Given entries START

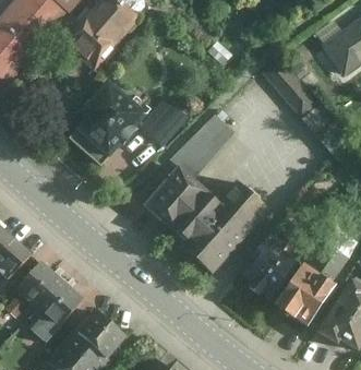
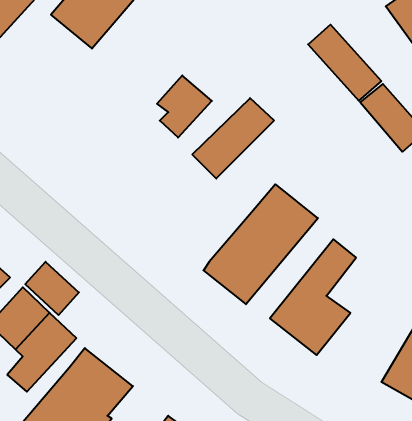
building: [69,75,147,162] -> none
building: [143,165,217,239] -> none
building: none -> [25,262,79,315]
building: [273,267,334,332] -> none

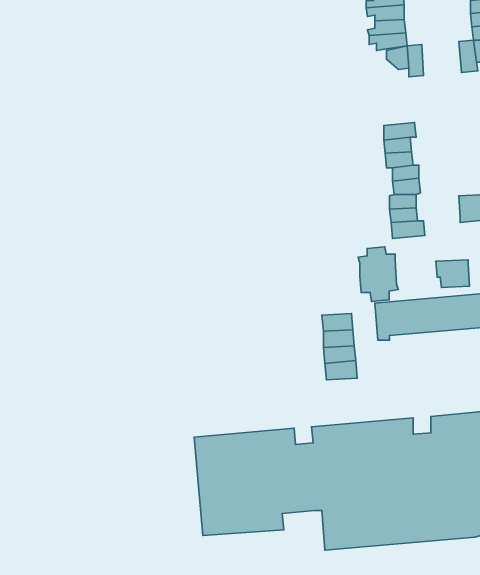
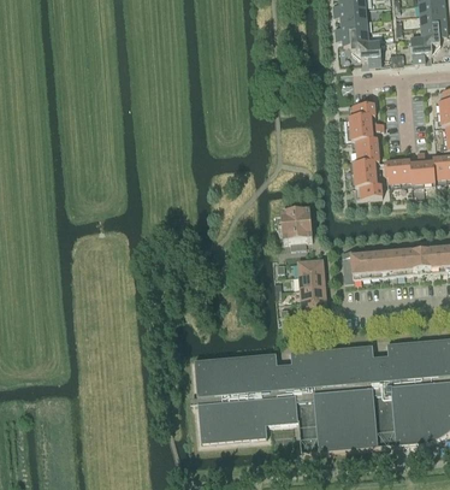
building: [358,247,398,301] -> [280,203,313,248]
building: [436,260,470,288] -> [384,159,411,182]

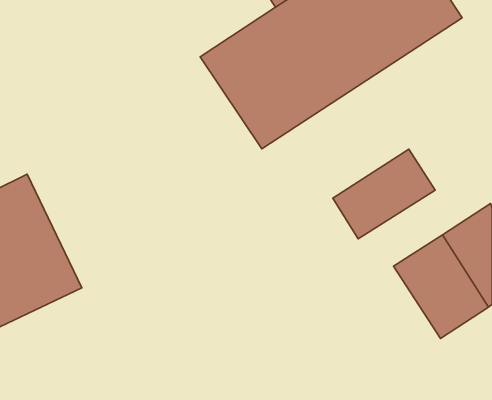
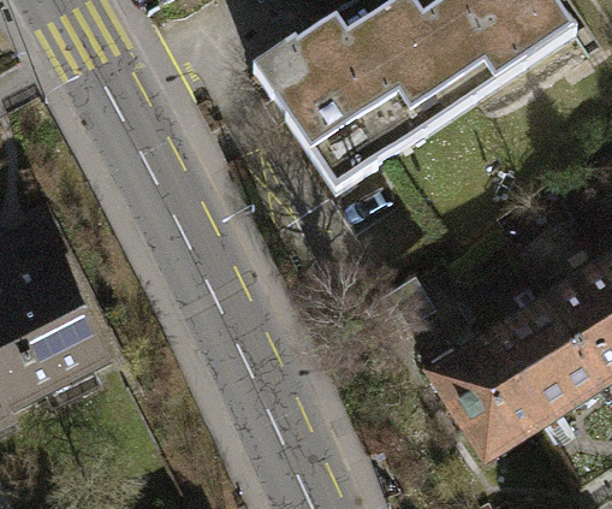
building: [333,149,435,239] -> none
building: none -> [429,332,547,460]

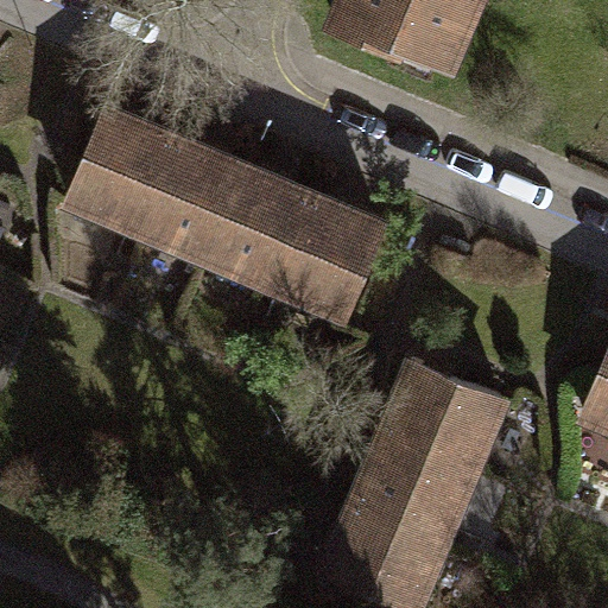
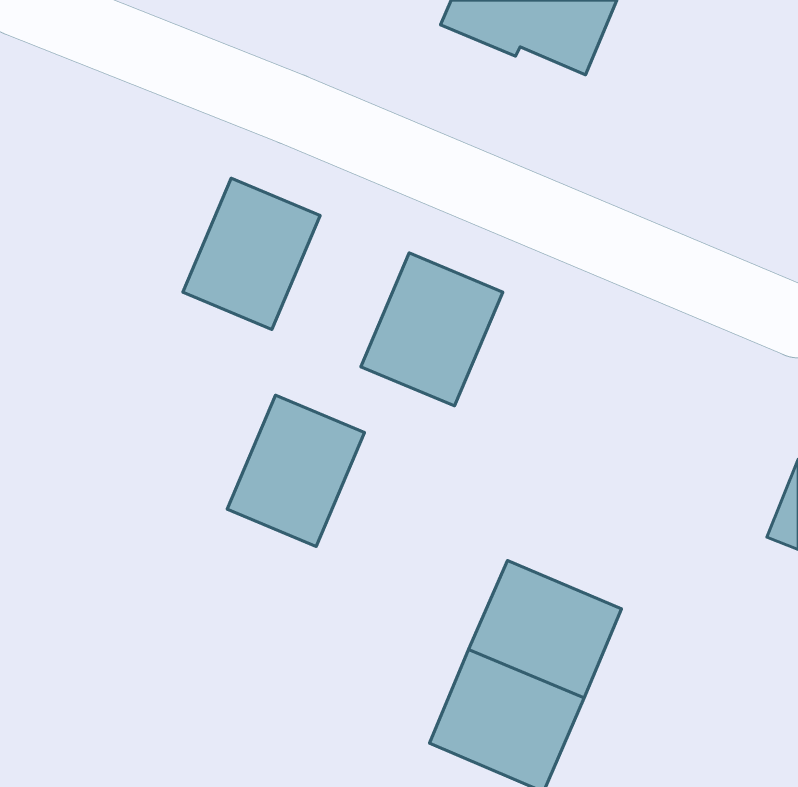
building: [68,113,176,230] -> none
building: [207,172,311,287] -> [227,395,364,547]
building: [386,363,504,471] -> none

Given entries END

What is needed – Retype the records verbatim, excluding each image they hold.

Response for this exercise –
building: [69,75,147,162] -> none
building: [143,165,217,239] -> none
building: none -> [25,262,79,315]
building: [273,267,334,332] -> none

building: [358,247,398,301] -> [280,203,313,248]
building: [436,260,470,288] -> [384,159,411,182]

building: [333,149,435,239] -> none
building: none -> [429,332,547,460]

building: [68,113,176,230] -> none
building: [207,172,311,287] -> [227,395,364,547]
building: [386,363,504,471] -> none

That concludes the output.